━━━ Source data

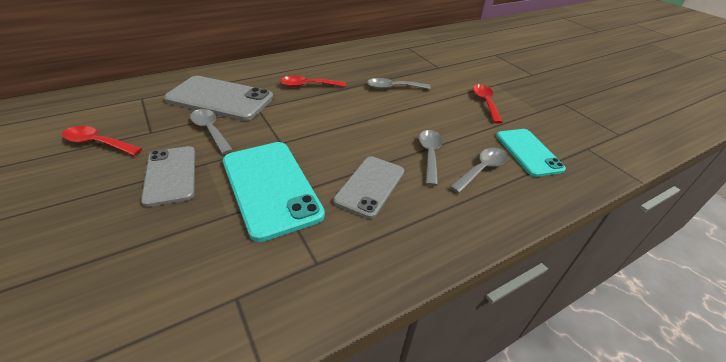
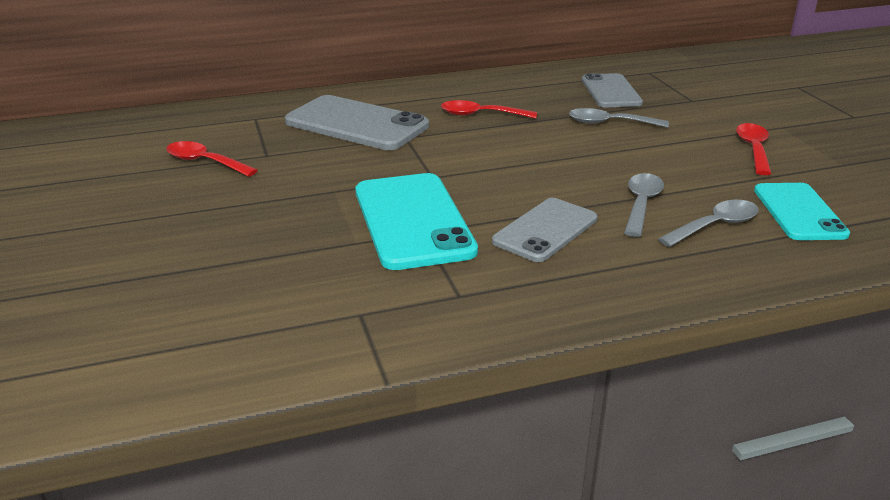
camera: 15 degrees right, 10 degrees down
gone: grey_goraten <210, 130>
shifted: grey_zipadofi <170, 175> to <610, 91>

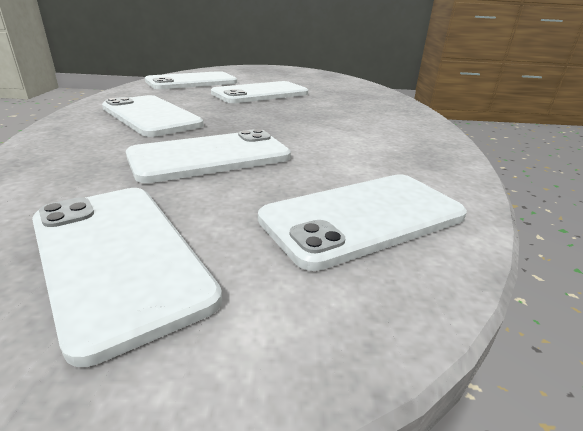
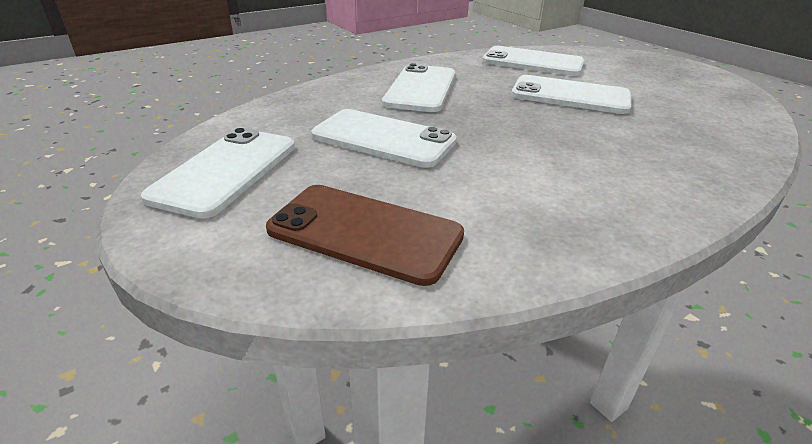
camera: 55 degrees right, 5 degrees up
repainted: white_zipadofi <363, 217> to brown_zipadofi <365, 233>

━━━━━━

> _Task directions_
Please, without any pictures, print each entry exactly.

> _Solution to this exercise_
camera: 15 degrees right, 10 degrees down
gone: grey_goraten <210, 130>
shifted: grey_zipadofi <170, 175> to <610, 91>

camera: 55 degrees right, 5 degrees up
repainted: white_zipadofi <363, 217> to brown_zipadofi <365, 233>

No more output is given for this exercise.